### WHAT TO WORK ON
Your output should be the line with "none -> lime plate L8:L10 level 1" and all following lines of the data below, through the end, repeated exactly.

○ ○ ○

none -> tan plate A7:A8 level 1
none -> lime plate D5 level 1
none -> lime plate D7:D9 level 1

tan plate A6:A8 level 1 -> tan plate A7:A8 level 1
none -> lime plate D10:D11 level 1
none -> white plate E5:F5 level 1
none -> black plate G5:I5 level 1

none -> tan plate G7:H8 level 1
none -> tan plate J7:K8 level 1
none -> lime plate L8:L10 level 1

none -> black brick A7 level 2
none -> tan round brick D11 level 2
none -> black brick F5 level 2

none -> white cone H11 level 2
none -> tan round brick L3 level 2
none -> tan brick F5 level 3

○ ○ ○

### TASK SOLUTION
none -> lime plate L8:L10 level 1

none -> black brick A7 level 2
none -> tan round brick D11 level 2
none -> black brick F5 level 2

none -> white cone H11 level 2
none -> tan round brick L3 level 2
none -> tan brick F5 level 3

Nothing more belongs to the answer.